### Supplied records
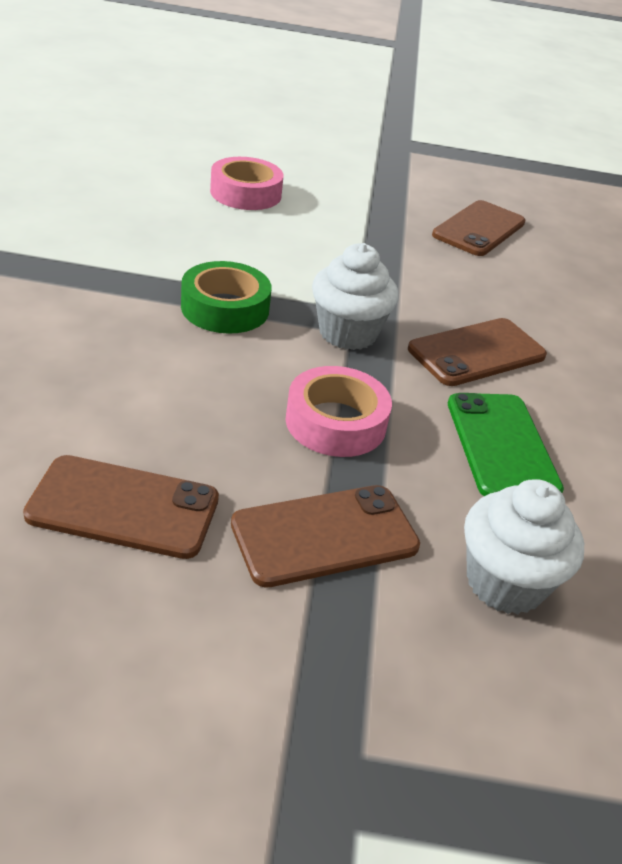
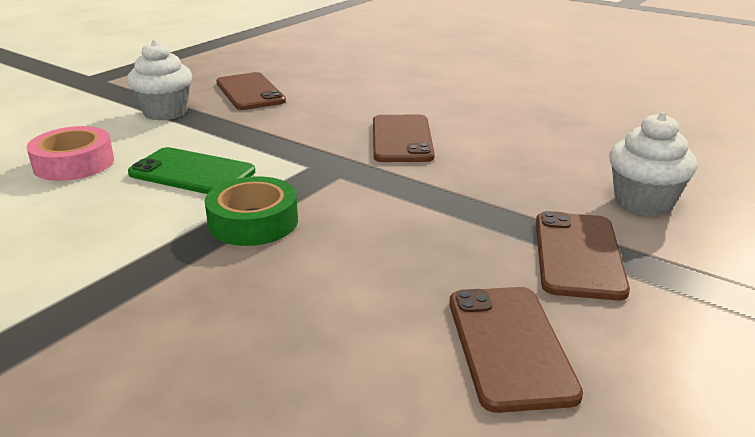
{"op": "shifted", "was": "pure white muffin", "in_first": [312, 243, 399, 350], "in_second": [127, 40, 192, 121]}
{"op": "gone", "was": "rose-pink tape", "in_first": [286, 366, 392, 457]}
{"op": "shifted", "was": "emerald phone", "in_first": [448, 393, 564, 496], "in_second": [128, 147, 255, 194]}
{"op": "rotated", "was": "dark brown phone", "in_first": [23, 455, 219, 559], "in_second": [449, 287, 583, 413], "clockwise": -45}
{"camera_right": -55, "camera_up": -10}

### About this exercise
Retype the data above exactly. Leave the pictures out.

### Worked solution
{"op": "shifted", "was": "pure white muffin", "in_first": [312, 243, 399, 350], "in_second": [127, 40, 192, 121]}
{"op": "gone", "was": "rose-pink tape", "in_first": [286, 366, 392, 457]}
{"op": "shifted", "was": "emerald phone", "in_first": [448, 393, 564, 496], "in_second": [128, 147, 255, 194]}
{"op": "rotated", "was": "dark brown phone", "in_first": [23, 455, 219, 559], "in_second": [449, 287, 583, 413], "clockwise": -45}
{"camera_right": -55, "camera_up": -10}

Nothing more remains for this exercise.